(Source information Opens)

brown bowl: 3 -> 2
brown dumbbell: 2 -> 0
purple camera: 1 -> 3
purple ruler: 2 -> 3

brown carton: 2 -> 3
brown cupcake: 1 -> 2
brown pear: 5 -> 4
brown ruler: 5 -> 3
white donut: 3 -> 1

(Source information Closes)
(Source information Opens)

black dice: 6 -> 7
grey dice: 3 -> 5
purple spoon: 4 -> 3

(Source information Closes)

• [Exercise] Would you report every line of the entries above containing the word "brown"?

• [Result below]
brown bowl: 3 -> 2
brown dumbbell: 2 -> 0
brown carton: 2 -> 3
brown cupcake: 1 -> 2
brown pear: 5 -> 4
brown ruler: 5 -> 3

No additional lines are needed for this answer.